### PROBLEM
Omit the pictures, but give back every entry below exactly as written.

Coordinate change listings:
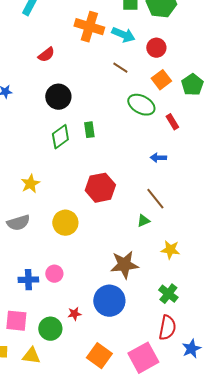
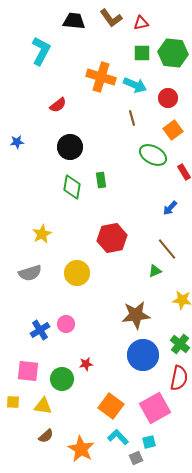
brown line: (120, 68) -> (132, 118), turned 42
green diamond: (60, 137) -> (72, 187), turned -45
blue arrow: (158, 158) -> (170, 208), turned -49
blue cross: (28, 280) -> (40, 330), turned -30
blue circle: (109, 301) -> (143, 355), moved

### OUTPUT OF THE TASK
brown line: (120, 68) -> (132, 118), turned 42
green diamond: (60, 137) -> (72, 187), turned -45
blue arrow: (158, 158) -> (170, 208), turned -49
blue cross: (28, 280) -> (40, 330), turned -30
blue circle: (109, 301) -> (143, 355), moved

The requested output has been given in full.